START Information supplied

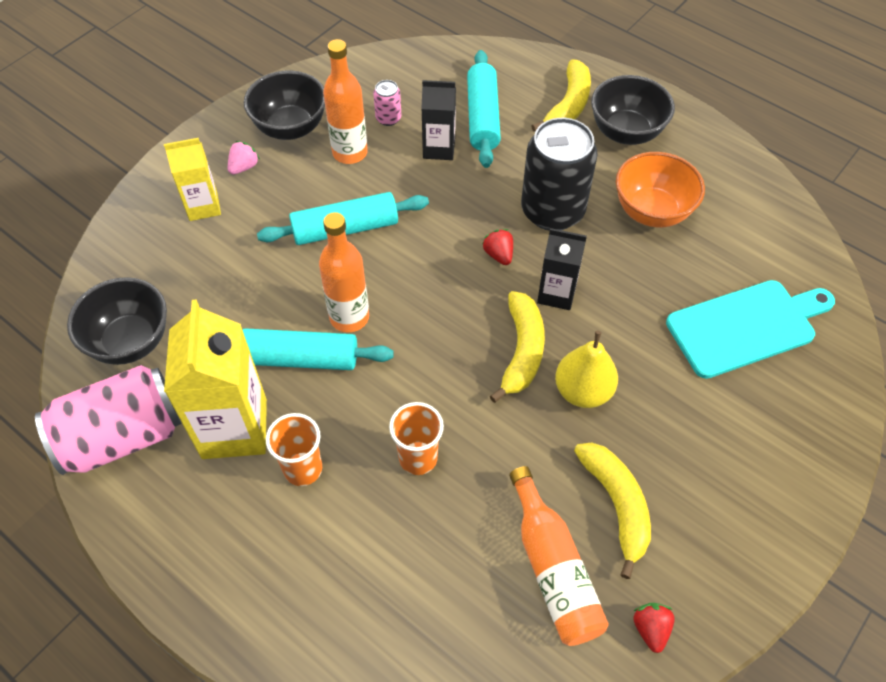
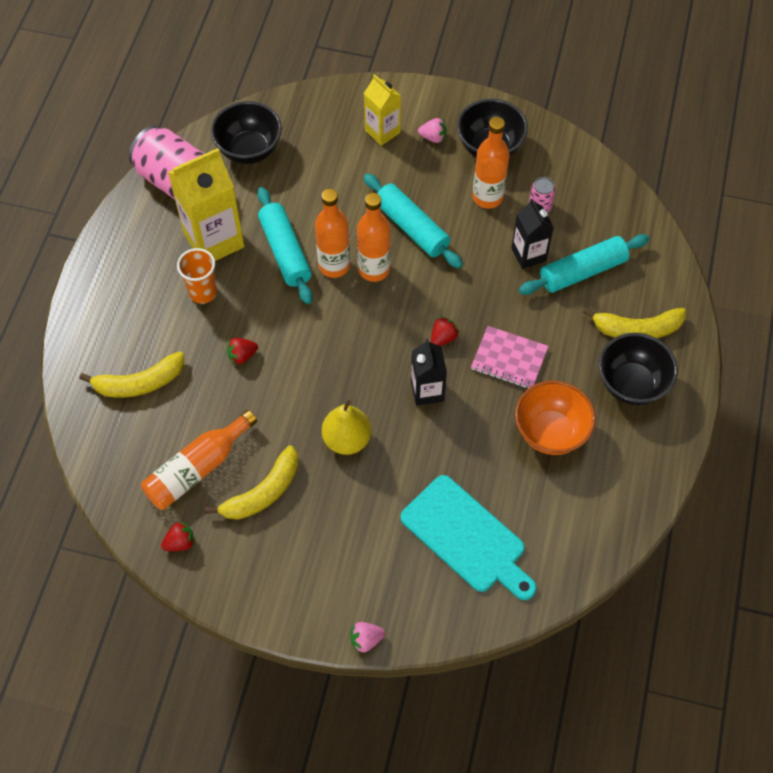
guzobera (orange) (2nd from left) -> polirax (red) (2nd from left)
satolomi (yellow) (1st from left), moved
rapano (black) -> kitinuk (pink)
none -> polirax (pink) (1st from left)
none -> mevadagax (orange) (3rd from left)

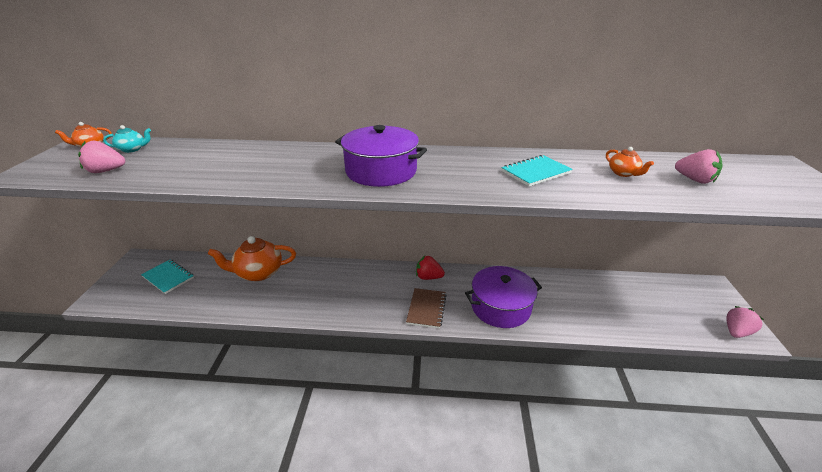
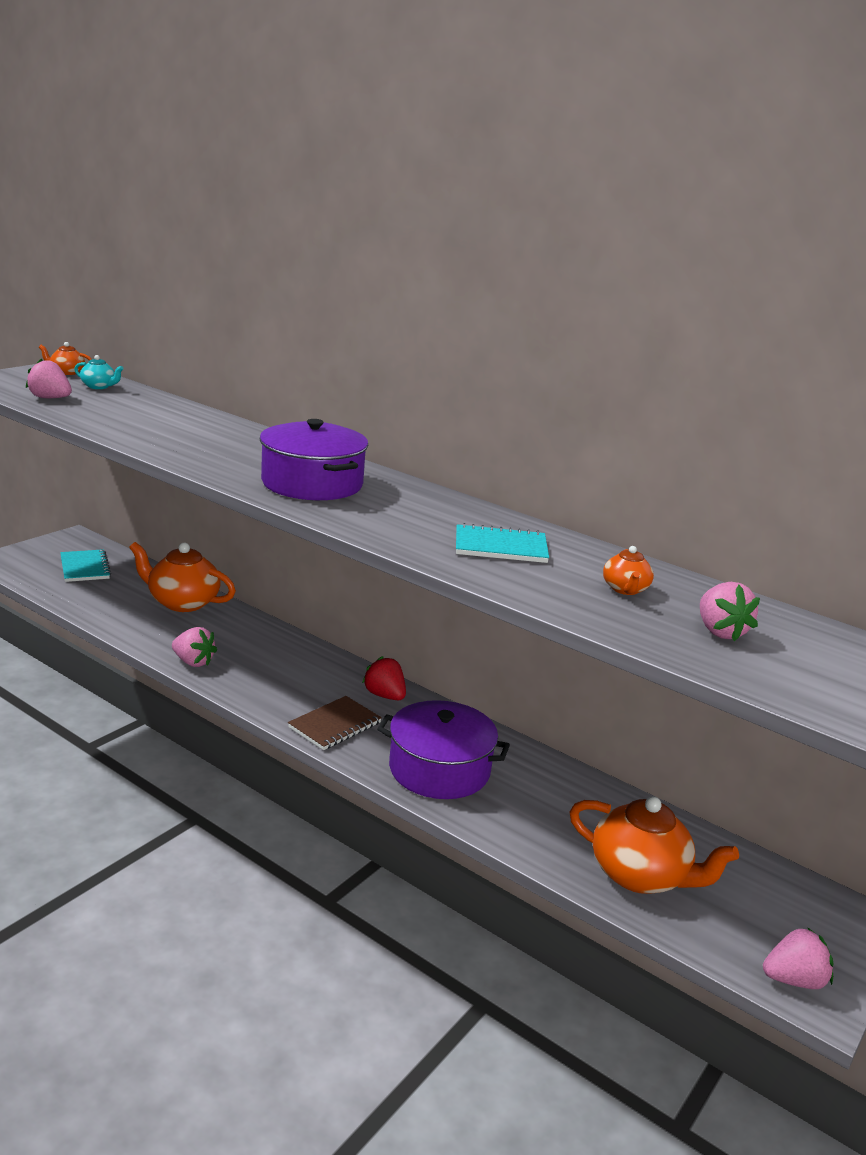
none -> polirax (pink) (2nd from left)
none -> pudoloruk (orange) (4th from left)

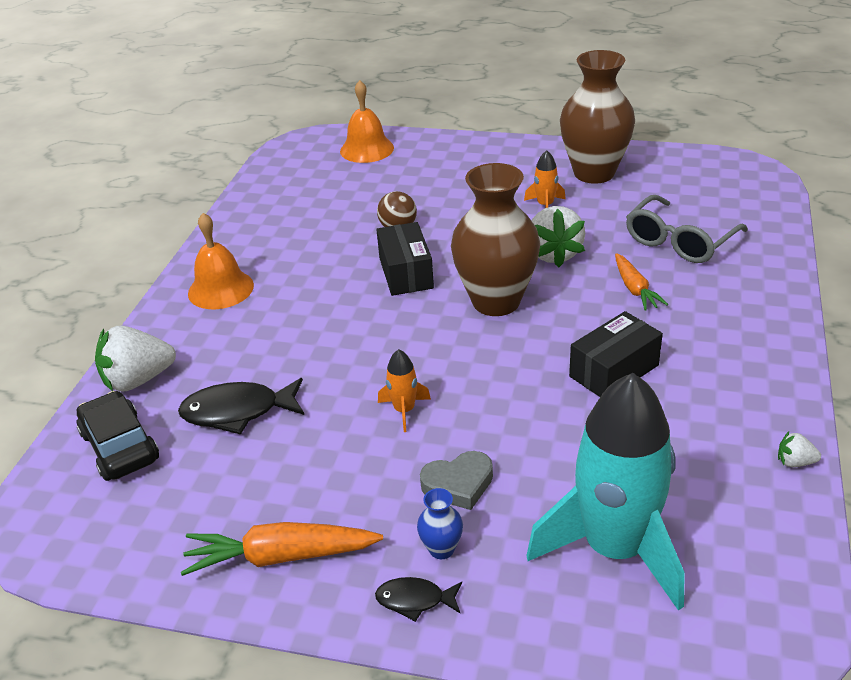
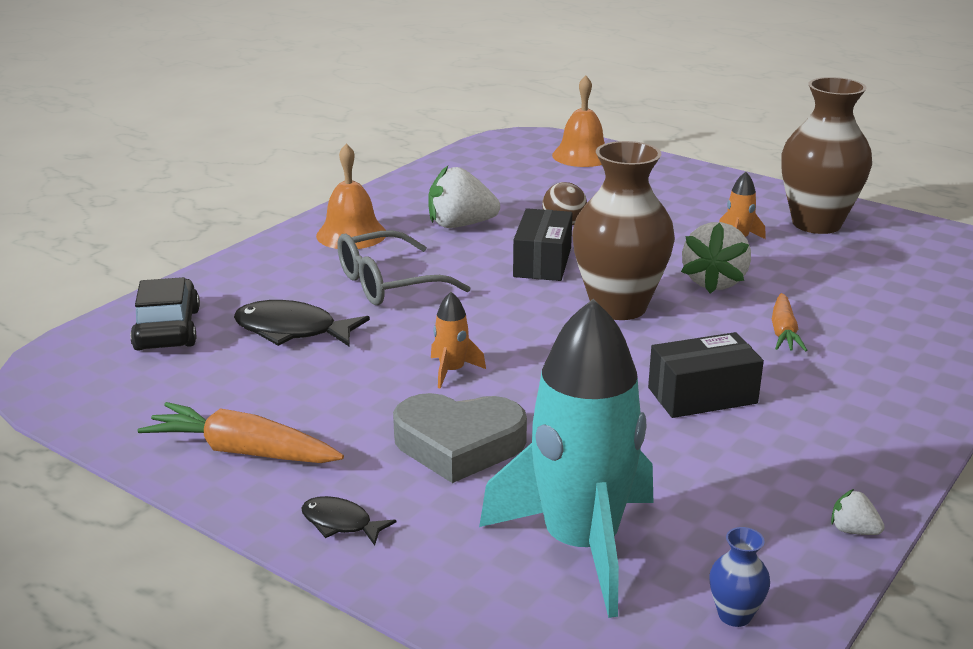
polirax (white) (1st from left), moved
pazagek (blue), moved
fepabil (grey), x1.58
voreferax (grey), moved

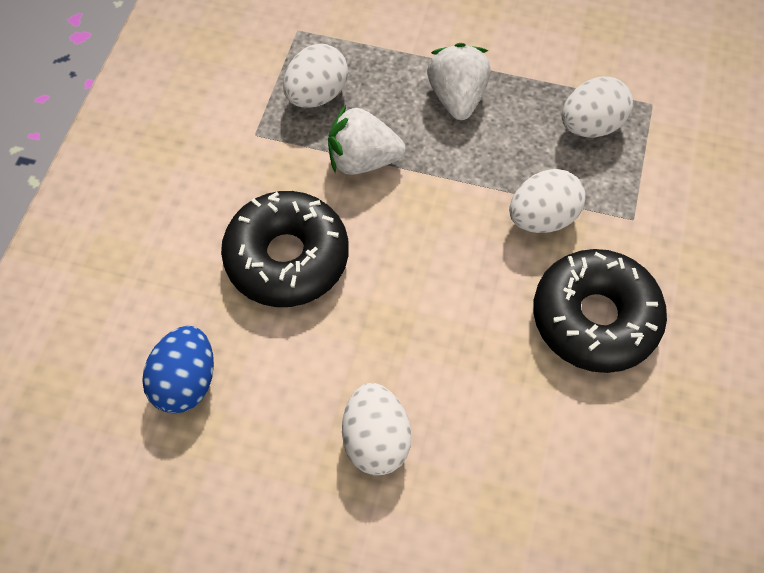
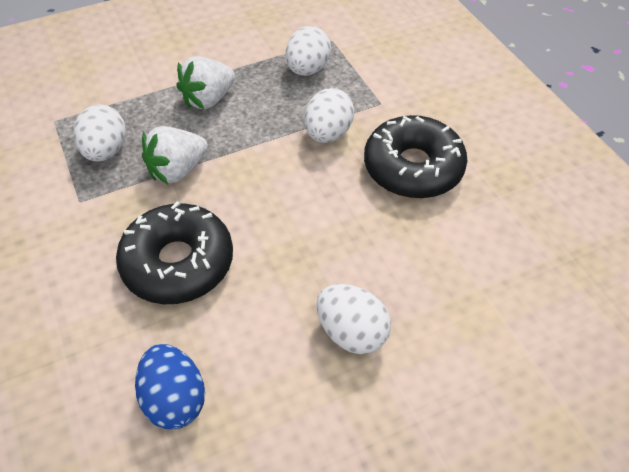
polirax (white) (2nd from left), 90 degrees counterclockwise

END Information supplied

> **Directions**: Your answer must reproduce exactly the lines from the line with "none -> mevadagax (orange) (3rd from left)" through the end of the material, both ends included, with every picture dropped.

> **Response to this exercise**:
none -> mevadagax (orange) (3rd from left)

none -> polirax (pink) (2nd from left)
none -> pudoloruk (orange) (4th from left)

polirax (white) (1st from left), moved
pazagek (blue), moved
fepabil (grey), x1.58
voreferax (grey), moved

polirax (white) (2nd from left), 90 degrees counterclockwise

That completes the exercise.